In the entries that follow, the first line to write out is the one containing "camera: 30 degrees left, 10 degrees down", and the last is the one containing "(584, 321) = (783, 446): red". Reproduce that stretch exactly, with nothing before or after it.

▶ **INFORMATION SUPPLIED**:
◆ ◆ ◆ ◆ ◆ ◆ ◆
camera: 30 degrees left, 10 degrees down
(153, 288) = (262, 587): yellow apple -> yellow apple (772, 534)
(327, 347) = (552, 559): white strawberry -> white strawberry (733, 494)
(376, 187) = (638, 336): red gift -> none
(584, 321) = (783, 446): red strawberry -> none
◆ ◆ ◆ ◆ ◆ ◆ ◆
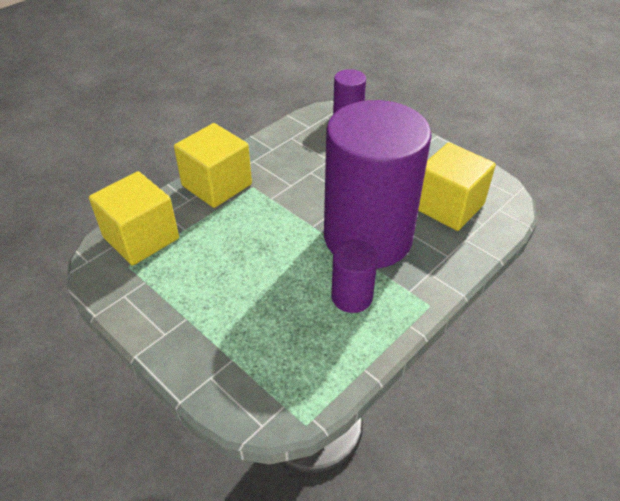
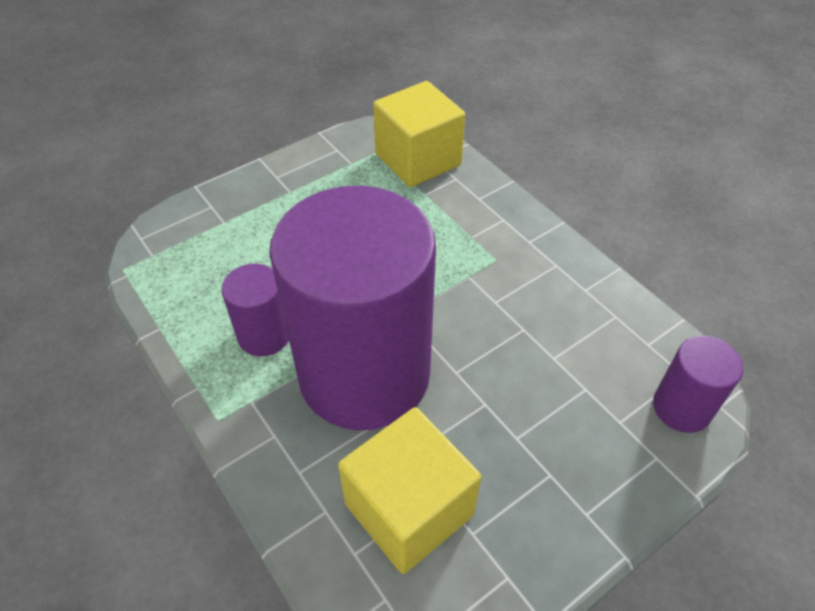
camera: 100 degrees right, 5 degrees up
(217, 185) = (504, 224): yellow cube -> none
◆ ◆ ◆ ◆ ◆ ◆ ◆
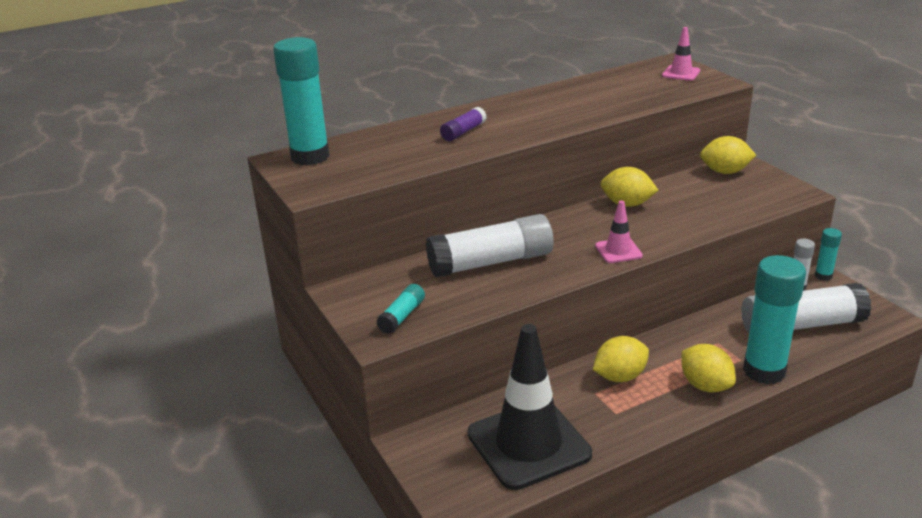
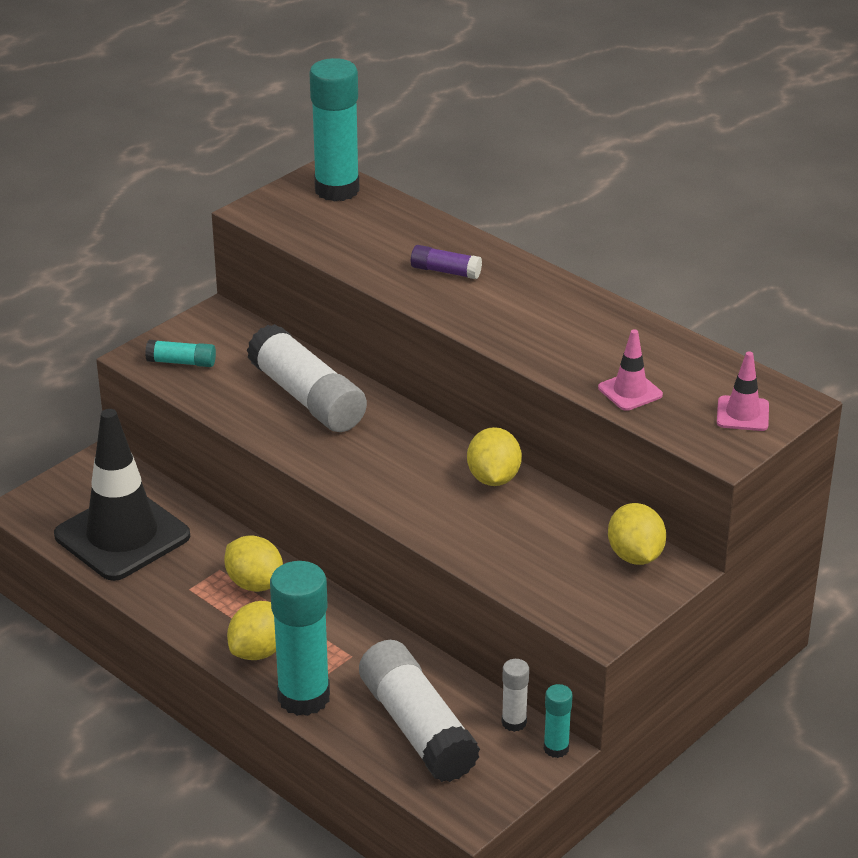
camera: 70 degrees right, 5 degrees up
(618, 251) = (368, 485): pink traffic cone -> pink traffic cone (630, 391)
◆ ◆ ◆ ◆ ◆ ◆ ◆
▶ **PROBLEM SOLUTION**:
camera: 30 degrees left, 10 degrees down
(153, 288) = (262, 587): yellow apple -> yellow apple (772, 534)
(327, 347) = (552, 559): white strawberry -> white strawberry (733, 494)
(376, 187) = (638, 336): red gift -> none
(584, 321) = (783, 446): red strawberry -> none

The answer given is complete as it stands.